◆ Exercise prompt:
Your reply should hold the line containing "TP1: none -> test point (CT)" and every later line of the records, reproduced exactly, and no other lines.
───── Excerpted records ─────
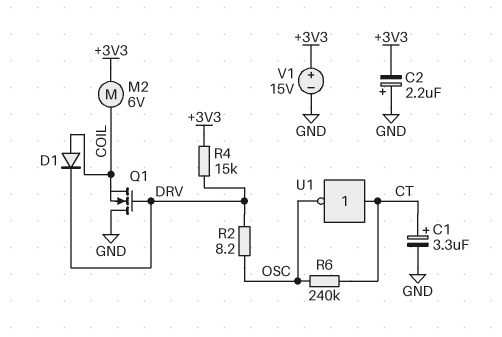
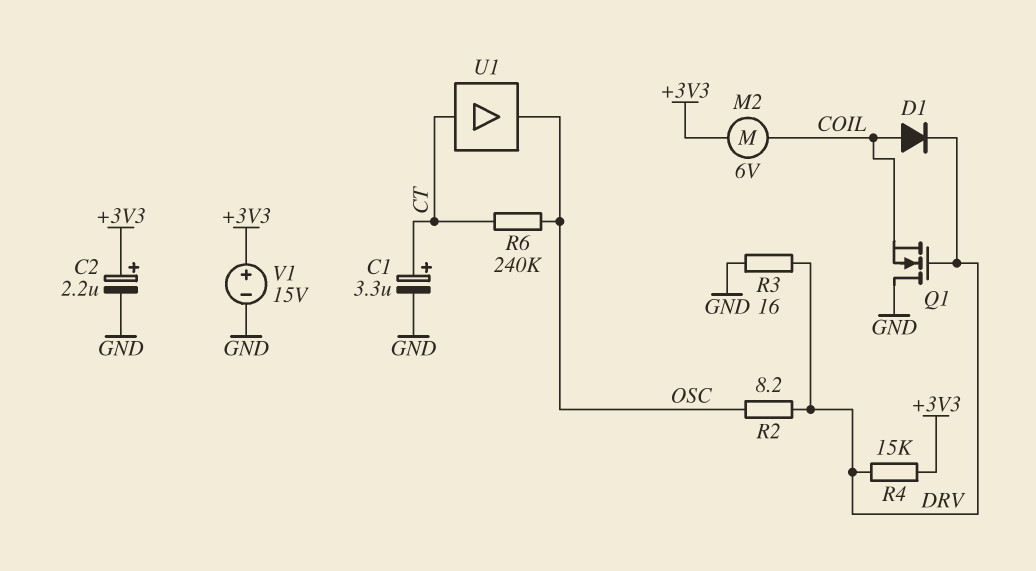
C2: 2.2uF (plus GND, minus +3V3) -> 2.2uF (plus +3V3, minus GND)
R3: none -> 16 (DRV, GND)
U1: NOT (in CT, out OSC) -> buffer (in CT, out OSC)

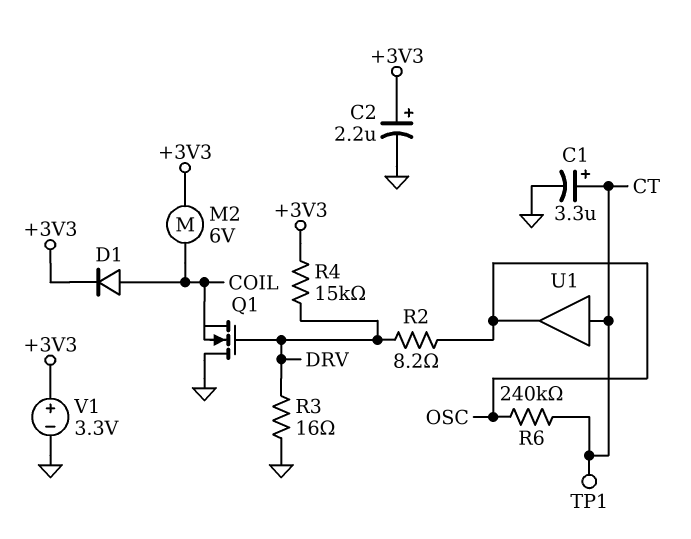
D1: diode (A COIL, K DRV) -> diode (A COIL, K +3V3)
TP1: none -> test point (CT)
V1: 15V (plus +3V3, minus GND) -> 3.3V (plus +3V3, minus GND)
─────
◆ Exercise result:
TP1: none -> test point (CT)
V1: 15V (plus +3V3, minus GND) -> 3.3V (plus +3V3, minus GND)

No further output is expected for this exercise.